Activity:
Of the lines below, copy those that hold the word "black".

Data for this exercise:
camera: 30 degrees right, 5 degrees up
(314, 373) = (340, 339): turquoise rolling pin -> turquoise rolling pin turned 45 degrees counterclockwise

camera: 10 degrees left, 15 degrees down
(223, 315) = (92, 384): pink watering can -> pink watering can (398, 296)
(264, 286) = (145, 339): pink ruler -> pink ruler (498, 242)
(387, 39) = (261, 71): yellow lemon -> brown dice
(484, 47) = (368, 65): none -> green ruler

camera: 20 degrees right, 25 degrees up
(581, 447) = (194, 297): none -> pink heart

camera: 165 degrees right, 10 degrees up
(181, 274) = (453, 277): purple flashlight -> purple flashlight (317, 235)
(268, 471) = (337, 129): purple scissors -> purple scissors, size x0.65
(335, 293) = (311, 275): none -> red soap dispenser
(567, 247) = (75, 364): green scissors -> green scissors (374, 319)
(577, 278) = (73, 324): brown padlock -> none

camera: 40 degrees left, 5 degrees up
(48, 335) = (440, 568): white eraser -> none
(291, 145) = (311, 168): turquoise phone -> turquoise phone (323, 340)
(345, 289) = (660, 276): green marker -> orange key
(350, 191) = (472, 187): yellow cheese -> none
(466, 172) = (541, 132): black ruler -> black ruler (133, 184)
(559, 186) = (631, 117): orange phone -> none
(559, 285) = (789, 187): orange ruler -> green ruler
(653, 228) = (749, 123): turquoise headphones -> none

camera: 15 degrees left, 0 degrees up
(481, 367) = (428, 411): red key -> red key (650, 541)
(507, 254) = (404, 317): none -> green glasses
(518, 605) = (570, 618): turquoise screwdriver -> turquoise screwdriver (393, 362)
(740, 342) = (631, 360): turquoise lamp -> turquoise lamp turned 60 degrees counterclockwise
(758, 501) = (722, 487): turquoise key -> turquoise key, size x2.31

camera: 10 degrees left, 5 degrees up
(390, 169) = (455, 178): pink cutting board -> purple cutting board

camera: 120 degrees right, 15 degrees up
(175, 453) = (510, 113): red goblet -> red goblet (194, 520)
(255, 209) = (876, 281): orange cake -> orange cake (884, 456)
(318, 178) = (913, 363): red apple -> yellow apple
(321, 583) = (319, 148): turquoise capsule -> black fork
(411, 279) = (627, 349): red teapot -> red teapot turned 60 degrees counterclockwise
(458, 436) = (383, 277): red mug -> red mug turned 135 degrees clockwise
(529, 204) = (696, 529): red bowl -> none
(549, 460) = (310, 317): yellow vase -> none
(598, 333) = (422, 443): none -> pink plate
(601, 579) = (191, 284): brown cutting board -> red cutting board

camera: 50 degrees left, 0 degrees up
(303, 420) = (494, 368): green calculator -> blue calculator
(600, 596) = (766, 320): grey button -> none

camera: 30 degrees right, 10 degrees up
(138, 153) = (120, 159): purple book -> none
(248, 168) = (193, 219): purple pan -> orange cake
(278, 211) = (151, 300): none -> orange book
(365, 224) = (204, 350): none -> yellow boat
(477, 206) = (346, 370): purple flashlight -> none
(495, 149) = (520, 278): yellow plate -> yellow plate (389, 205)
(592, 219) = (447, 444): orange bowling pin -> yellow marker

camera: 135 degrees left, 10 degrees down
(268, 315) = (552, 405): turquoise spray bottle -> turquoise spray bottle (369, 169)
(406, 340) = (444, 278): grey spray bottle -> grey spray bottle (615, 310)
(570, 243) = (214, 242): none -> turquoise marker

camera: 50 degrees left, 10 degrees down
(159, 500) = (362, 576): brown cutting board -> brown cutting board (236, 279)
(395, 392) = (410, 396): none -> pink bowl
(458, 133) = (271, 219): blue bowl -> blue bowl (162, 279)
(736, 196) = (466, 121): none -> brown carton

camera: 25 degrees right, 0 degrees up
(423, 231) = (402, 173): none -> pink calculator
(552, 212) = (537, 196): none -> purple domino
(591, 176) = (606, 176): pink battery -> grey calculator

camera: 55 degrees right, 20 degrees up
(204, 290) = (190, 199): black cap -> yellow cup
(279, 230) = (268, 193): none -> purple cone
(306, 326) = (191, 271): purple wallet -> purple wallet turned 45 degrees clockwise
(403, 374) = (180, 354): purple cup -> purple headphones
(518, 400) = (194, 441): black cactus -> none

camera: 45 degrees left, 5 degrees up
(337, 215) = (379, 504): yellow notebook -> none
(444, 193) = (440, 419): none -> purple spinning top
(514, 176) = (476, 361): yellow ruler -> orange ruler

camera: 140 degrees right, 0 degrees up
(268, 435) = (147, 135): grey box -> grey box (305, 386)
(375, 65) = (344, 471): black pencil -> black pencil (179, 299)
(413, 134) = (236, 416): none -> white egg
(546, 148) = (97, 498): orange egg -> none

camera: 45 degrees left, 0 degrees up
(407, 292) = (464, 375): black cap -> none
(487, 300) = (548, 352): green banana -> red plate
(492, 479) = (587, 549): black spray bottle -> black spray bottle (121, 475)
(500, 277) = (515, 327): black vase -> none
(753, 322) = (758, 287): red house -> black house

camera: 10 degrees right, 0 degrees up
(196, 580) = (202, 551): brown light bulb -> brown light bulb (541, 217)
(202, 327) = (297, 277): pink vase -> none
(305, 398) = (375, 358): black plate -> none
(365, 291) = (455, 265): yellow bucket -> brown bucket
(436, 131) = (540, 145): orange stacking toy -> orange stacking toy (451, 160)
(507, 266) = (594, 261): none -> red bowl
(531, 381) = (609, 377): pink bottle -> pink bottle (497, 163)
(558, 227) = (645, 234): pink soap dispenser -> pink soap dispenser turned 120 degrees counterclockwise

Solution to this problem:
(466, 172) = (541, 132): black ruler -> black ruler (133, 184)
(321, 583) = (319, 148): turquoise capsule -> black fork
(204, 290) = (190, 199): black cap -> yellow cup
(518, 400) = (194, 441): black cactus -> none
(375, 65) = (344, 471): black pencil -> black pencil (179, 299)
(407, 292) = (464, 375): black cap -> none
(492, 479) = (587, 549): black spray bottle -> black spray bottle (121, 475)
(500, 277) = (515, 327): black vase -> none
(753, 322) = (758, 287): red house -> black house
(305, 398) = (375, 358): black plate -> none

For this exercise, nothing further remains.